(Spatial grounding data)
┄┄┄┄┄┄

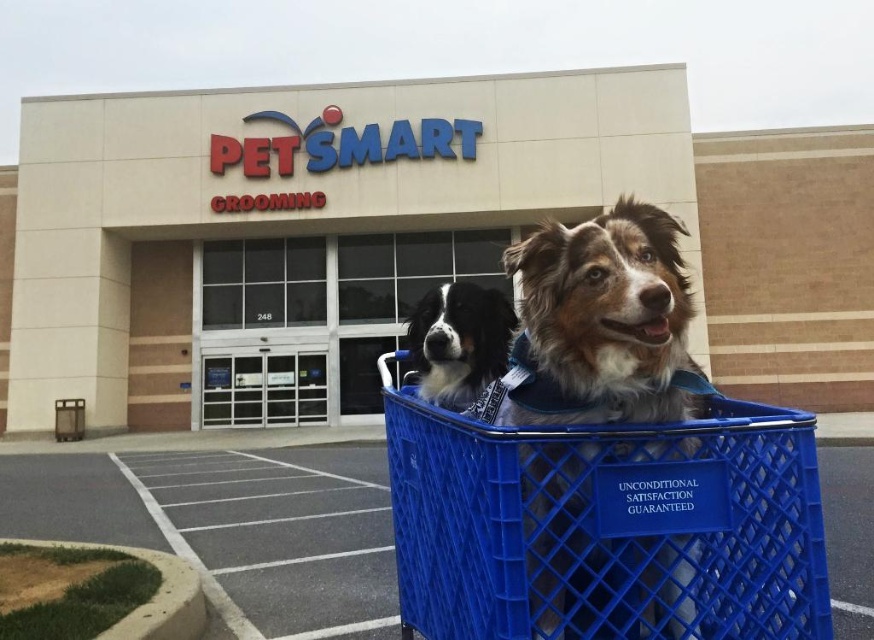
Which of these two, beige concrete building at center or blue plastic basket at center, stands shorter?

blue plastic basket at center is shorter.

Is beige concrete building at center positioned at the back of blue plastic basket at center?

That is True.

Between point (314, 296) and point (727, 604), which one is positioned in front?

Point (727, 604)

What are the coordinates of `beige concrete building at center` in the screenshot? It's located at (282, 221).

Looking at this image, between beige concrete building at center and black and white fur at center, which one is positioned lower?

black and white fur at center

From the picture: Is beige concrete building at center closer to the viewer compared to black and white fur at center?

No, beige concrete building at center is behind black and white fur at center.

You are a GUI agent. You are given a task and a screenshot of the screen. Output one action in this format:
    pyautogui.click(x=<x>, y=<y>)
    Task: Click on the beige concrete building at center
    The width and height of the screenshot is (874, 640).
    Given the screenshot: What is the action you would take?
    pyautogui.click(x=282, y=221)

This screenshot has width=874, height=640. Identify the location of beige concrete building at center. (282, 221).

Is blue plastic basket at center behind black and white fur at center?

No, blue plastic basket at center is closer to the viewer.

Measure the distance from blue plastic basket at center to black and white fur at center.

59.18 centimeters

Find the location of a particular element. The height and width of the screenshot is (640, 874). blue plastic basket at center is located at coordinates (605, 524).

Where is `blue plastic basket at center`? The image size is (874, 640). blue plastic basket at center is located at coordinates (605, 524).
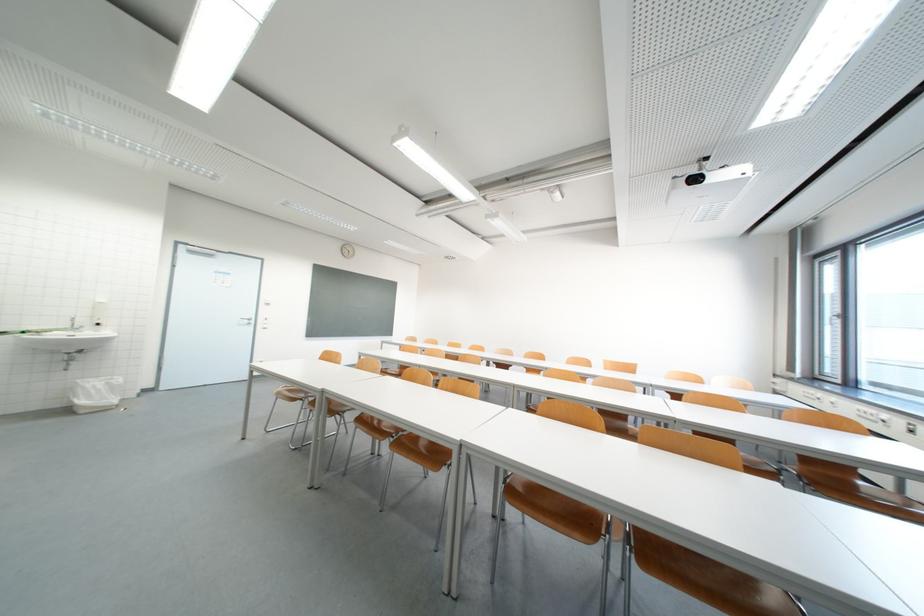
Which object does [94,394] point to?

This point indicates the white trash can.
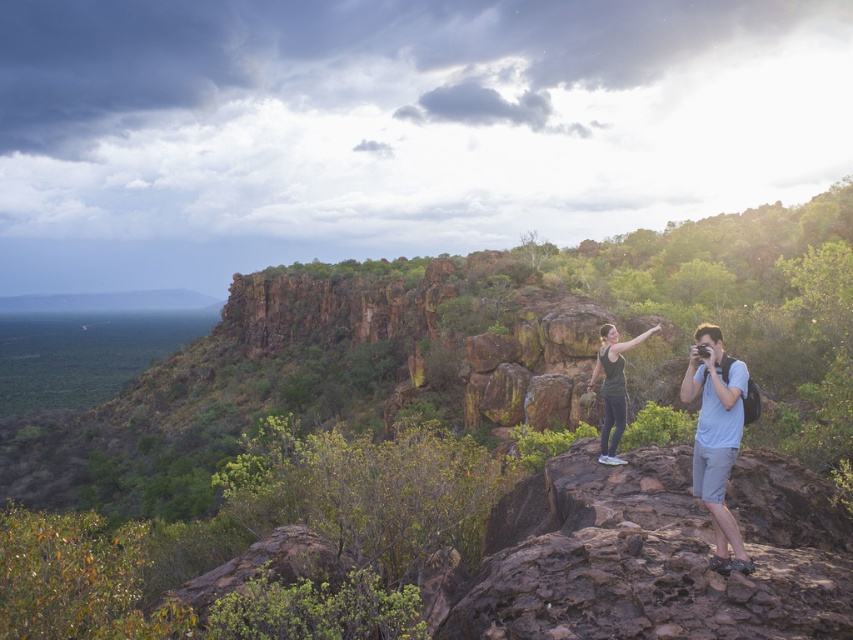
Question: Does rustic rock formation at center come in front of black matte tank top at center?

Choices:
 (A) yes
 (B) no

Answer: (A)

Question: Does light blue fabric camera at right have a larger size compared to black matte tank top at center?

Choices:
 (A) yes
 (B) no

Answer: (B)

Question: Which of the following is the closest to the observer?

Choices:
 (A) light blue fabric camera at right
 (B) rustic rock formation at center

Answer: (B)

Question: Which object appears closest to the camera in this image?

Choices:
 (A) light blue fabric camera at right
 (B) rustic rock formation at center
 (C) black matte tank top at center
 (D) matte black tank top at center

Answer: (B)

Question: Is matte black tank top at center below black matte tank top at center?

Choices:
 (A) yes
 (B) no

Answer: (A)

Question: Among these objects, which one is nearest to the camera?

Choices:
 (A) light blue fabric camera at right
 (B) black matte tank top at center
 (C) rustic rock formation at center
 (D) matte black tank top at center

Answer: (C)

┄┄┄┄┄┄

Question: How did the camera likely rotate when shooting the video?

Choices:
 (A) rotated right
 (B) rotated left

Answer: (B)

┄┄┄┄┄┄

- _Action item_:
Please render everything from the line containing "59.18 centimeters" down to the line containing "Question: Among these", both included, as a Markdown table with columns Row and Line. Give each nonblank line its own numbered row, and leave out blank lines and the pictures.

- _Answer for the task_:
| Row | Line |
|---|---|
| 1 | 59.18 centimeters |
| 2 | Find the location of a particular element. The height and width of the screenshot is (640, 874). blue plastic basket at center is located at coordinates (605, 524). |
| 3 | Where is `blue plastic basket at center`? The image size is (874, 640). blue plastic basket at center is located at coordinates (605, 524). |
| 4 | Which object does [94,394] point to? |
| 5 | This point indicates the white trash can. |
| 6 | Question: Does rustic rock formation at center come in front of black matte tank top at center? |
| 7 | Choices: |
| 8 |  (A) yes |
| 9 |  (B) no |
| 10 | Answer: (A) |
| 11 | Question: Does light blue fabric camera at right have a larger size compared to black matte tank top at center? |
| 12 | Choices: |
| 13 |  (A) yes |
| 14 |  (B) no |
| 15 | Answer: (B) |
| 16 | Question: Which of the following is the closest to the observer? |
| 17 | Choices: |
| 18 |  (A) light blue fabric camera at right |
| 19 |  (B) rustic rock formation at center |
| 20 | Answer: (B) |
| 21 | Question: Which object appears closest to the camera in this image? |
| 22 | Choices: |
| 23 |  (A) light blue fabric camera at right |
| 24 |  (B) rustic rock formation at center |
| 25 |  (C) black matte tank top at center |
| 26 |  (D) matte black tank top at center |
| 27 | Answer: (B) |
| 28 | Question: Is matte black tank top at center below black matte tank top at center? |
| 29 | Choices: |
| 30 |  (A) yes |
| 31 |  (B) no |
| 32 | Answer: (A) |
| 33 | Question: Among these objects, which one is nearest to the camera? |